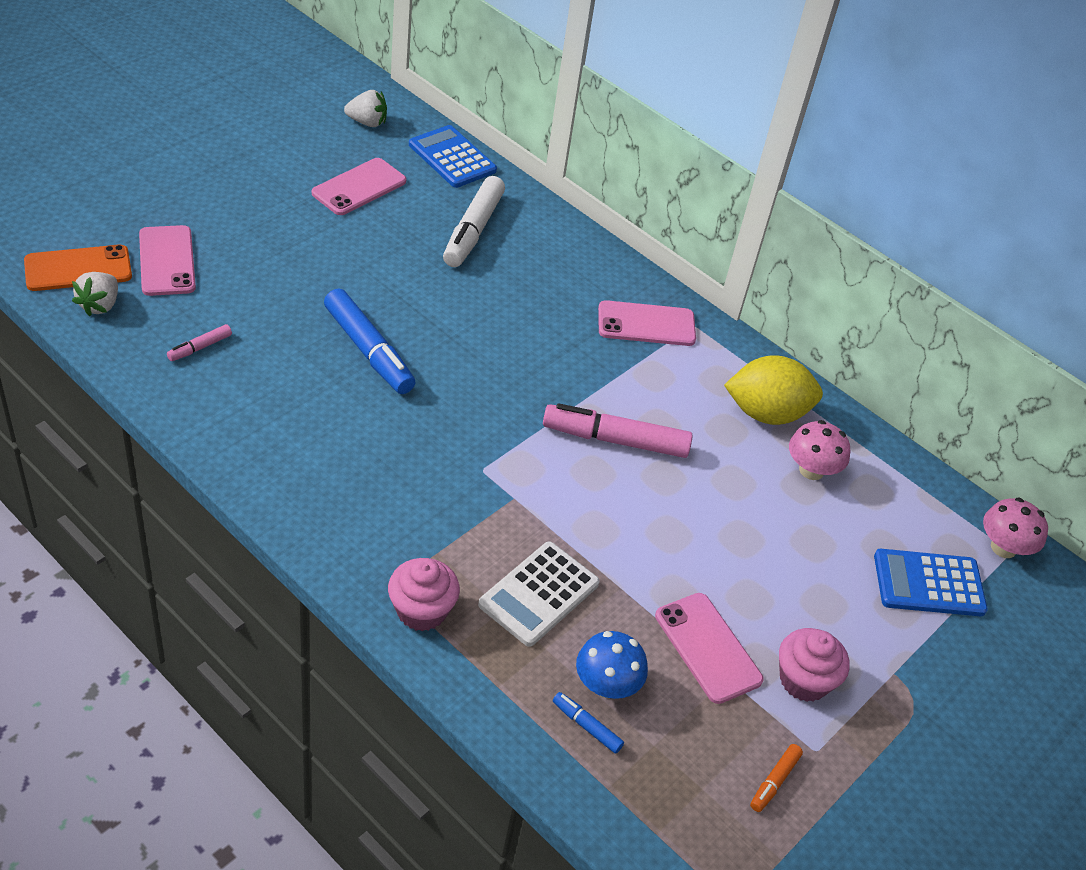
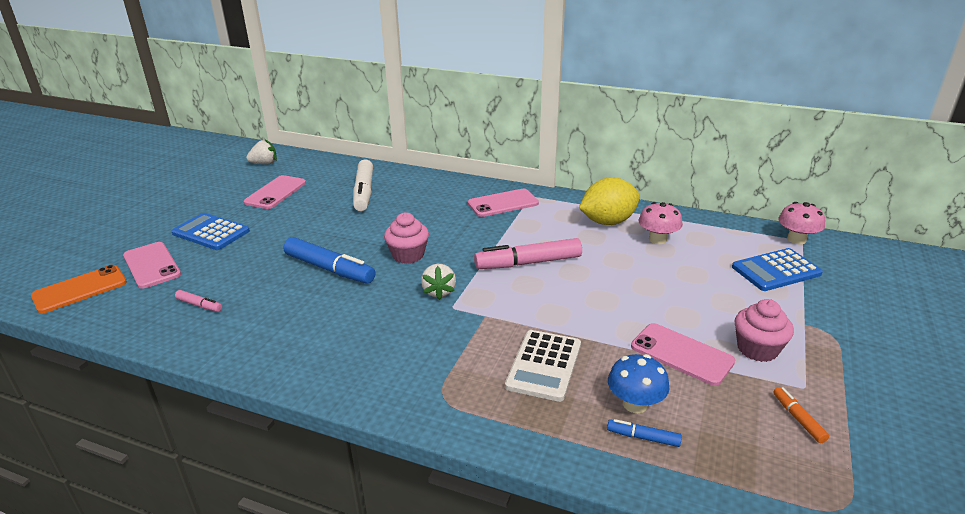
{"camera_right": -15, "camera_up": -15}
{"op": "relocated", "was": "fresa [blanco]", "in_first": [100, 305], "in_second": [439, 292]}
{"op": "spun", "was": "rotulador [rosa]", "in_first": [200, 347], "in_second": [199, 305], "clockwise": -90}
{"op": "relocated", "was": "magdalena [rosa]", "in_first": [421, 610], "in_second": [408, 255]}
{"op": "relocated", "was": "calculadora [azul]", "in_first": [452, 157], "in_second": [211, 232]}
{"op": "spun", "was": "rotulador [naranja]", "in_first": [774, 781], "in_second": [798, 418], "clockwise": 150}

▬▬▬▬▬▬

• Directions for this task
Print the records word for word and exclude any picture they hold.

• Your solution
{"camera_right": -15, "camera_up": -15}
{"op": "relocated", "was": "fresa [blanco]", "in_first": [100, 305], "in_second": [439, 292]}
{"op": "spun", "was": "rotulador [rosa]", "in_first": [200, 347], "in_second": [199, 305], "clockwise": -90}
{"op": "relocated", "was": "magdalena [rosa]", "in_first": [421, 610], "in_second": [408, 255]}
{"op": "relocated", "was": "calculadora [azul]", "in_first": [452, 157], "in_second": [211, 232]}
{"op": "spun", "was": "rotulador [naranja]", "in_first": [774, 781], "in_second": [798, 418], "clockwise": 150}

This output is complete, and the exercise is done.